Dataset items:
━━━
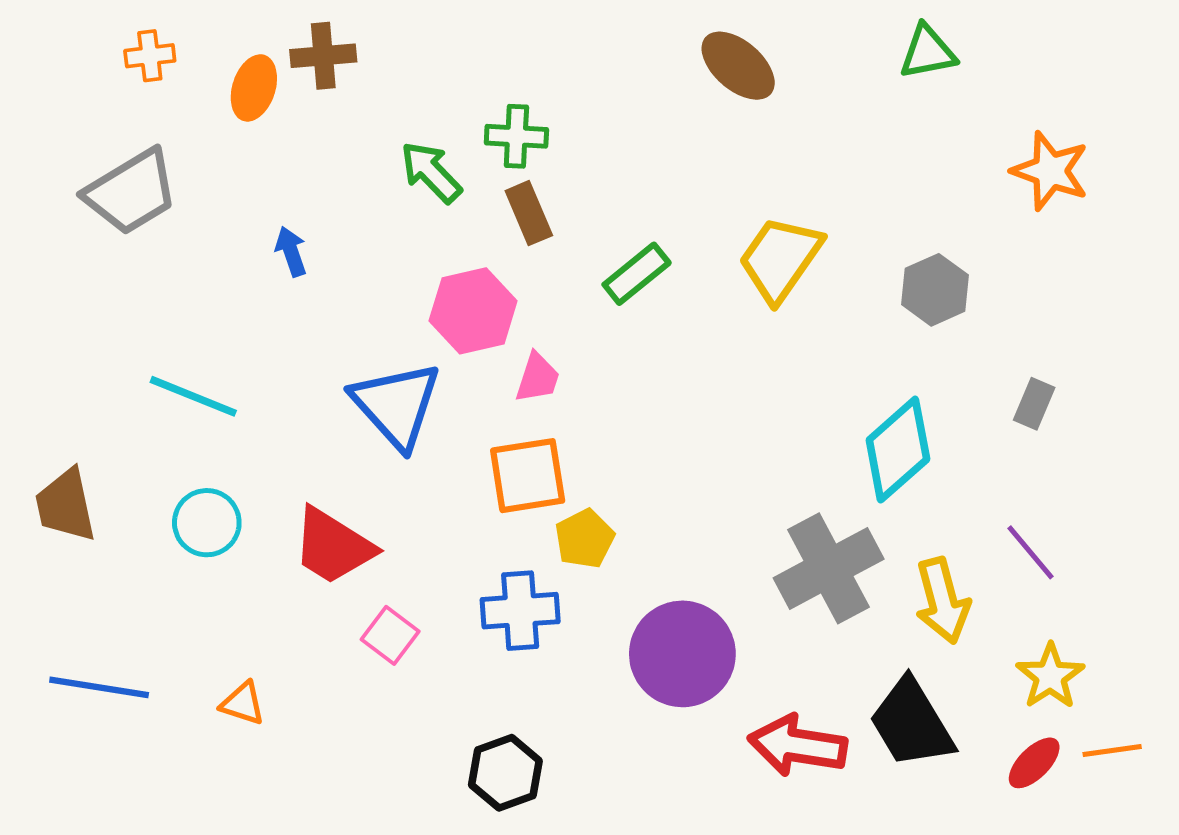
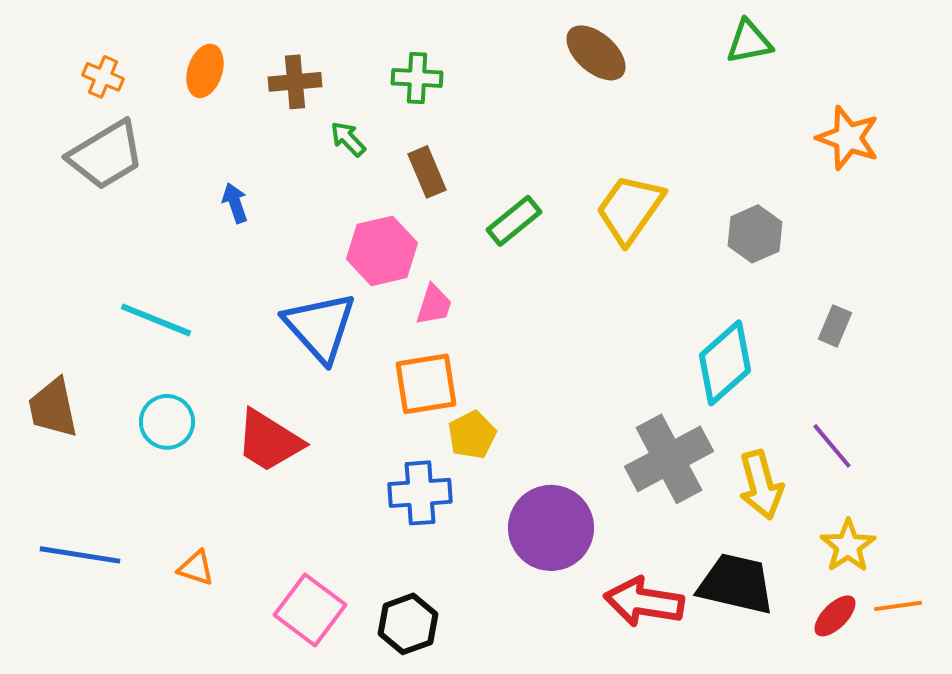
orange cross: (150, 56) -> (103, 77), moved, turned 30
brown cross: (323, 56) -> (295, 82), moved
green cross: (516, 136) -> (417, 78), moved
green arrow: (431, 172) -> (348, 139), size x0.7
pink square: (390, 635) -> (310, 610), moved, size x1.5
black trapezoid: (912, 723) -> (736, 584), turned 134

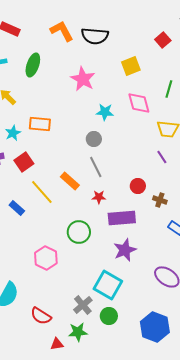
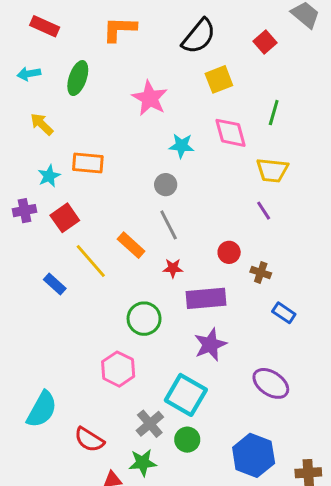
orange L-shape: (62, 31) -> (120, 29), turned -60
black semicircle: (95, 36) -> (199, 36), moved, turned -56
pink hexagon: (46, 258) -> (118, 369), moved

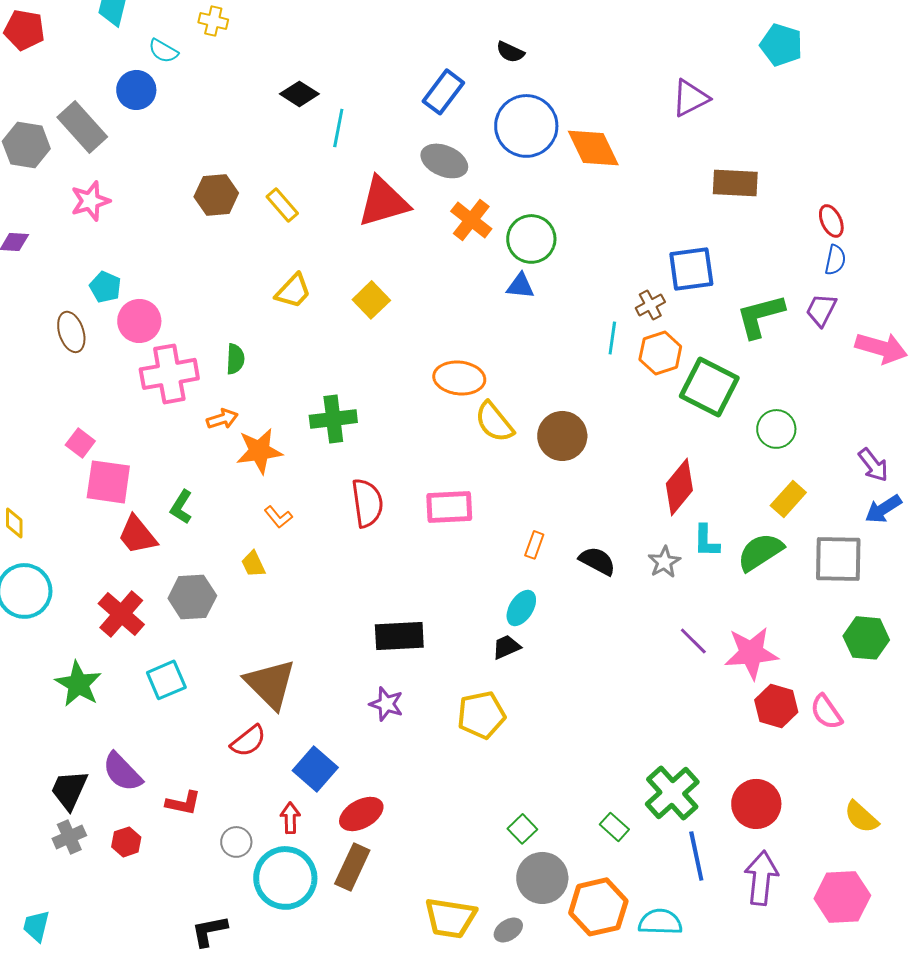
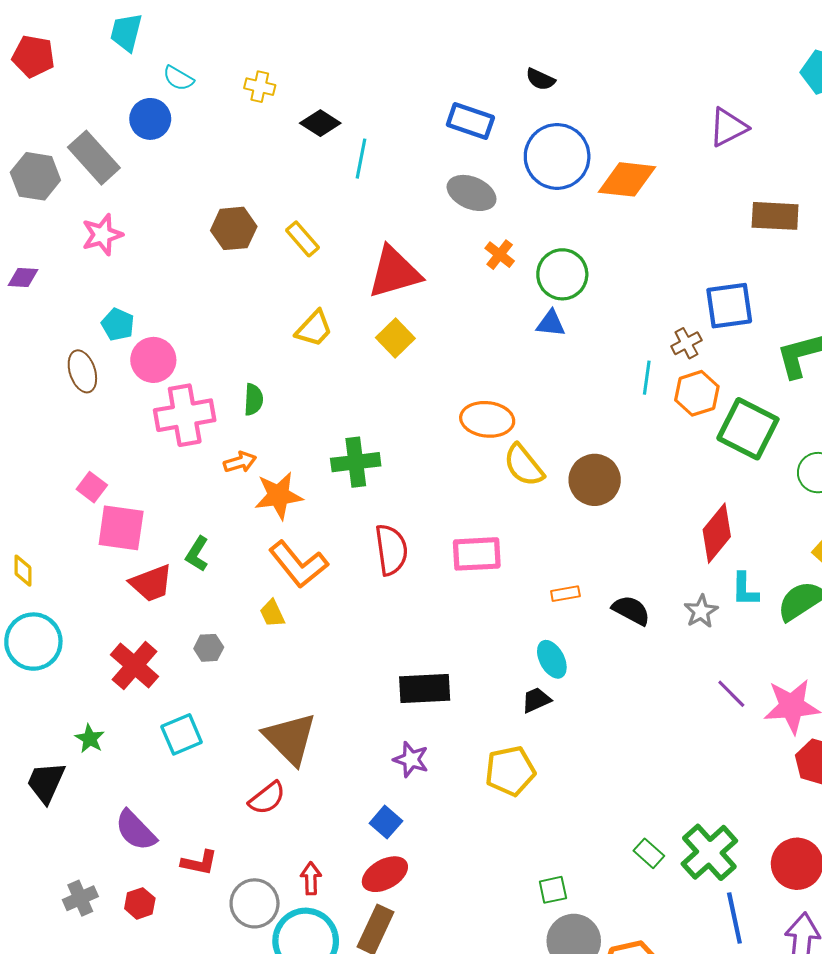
yellow cross: (213, 21) -> (260, 87), moved
blue rectangle: (443, 92) -> (470, 121), turned 72
orange diamond: (593, 148) -> (627, 179), turned -58
red triangle: (383, 202) -> (394, 272), moved
orange cross: (471, 220) -> (500, 255), size x0.7
orange L-shape: (278, 517) -> (298, 564), size x2.0
red trapezoid: (137, 535) -> (151, 583), turned -72
orange rectangle: (534, 545) -> (565, 594), turned 60
gray hexagon: (192, 597) -> (209, 648), size x0.6
cyan ellipse: (521, 608) -> (552, 659), turned -60
green star: (78, 684) -> (90, 739), size x0.6
blue square: (315, 769) -> (386, 822), moved, size x0.7
black trapezoid: (69, 790) -> (46, 782), moved
green rectangle: (614, 827) -> (649, 853), moved
green square: (522, 829) -> (553, 890), turned 32
gray circle: (236, 842) -> (255, 903), size x1.5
━━━
● Work instructions: Write the entries out in full and exactly, omitting every picture.

● Solution to the exercise:
orange cross: (150, 56) -> (103, 77), moved, turned 30
brown cross: (323, 56) -> (295, 82), moved
green cross: (516, 136) -> (417, 78), moved
green arrow: (431, 172) -> (348, 139), size x0.7
pink square: (390, 635) -> (310, 610), moved, size x1.5
black trapezoid: (912, 723) -> (736, 584), turned 134

orange L-shape: (62, 31) -> (120, 29), turned -60
black semicircle: (95, 36) -> (199, 36), moved, turned -56
pink hexagon: (46, 258) -> (118, 369), moved

yellow cross: (213, 21) -> (260, 87), moved
blue rectangle: (443, 92) -> (470, 121), turned 72
orange diamond: (593, 148) -> (627, 179), turned -58
red triangle: (383, 202) -> (394, 272), moved
orange cross: (471, 220) -> (500, 255), size x0.7
orange L-shape: (278, 517) -> (298, 564), size x2.0
red trapezoid: (137, 535) -> (151, 583), turned -72
orange rectangle: (534, 545) -> (565, 594), turned 60
gray hexagon: (192, 597) -> (209, 648), size x0.6
cyan ellipse: (521, 608) -> (552, 659), turned -60
green star: (78, 684) -> (90, 739), size x0.6
blue square: (315, 769) -> (386, 822), moved, size x0.7
black trapezoid: (69, 790) -> (46, 782), moved
green rectangle: (614, 827) -> (649, 853), moved
green square: (522, 829) -> (553, 890), turned 32
gray circle: (236, 842) -> (255, 903), size x1.5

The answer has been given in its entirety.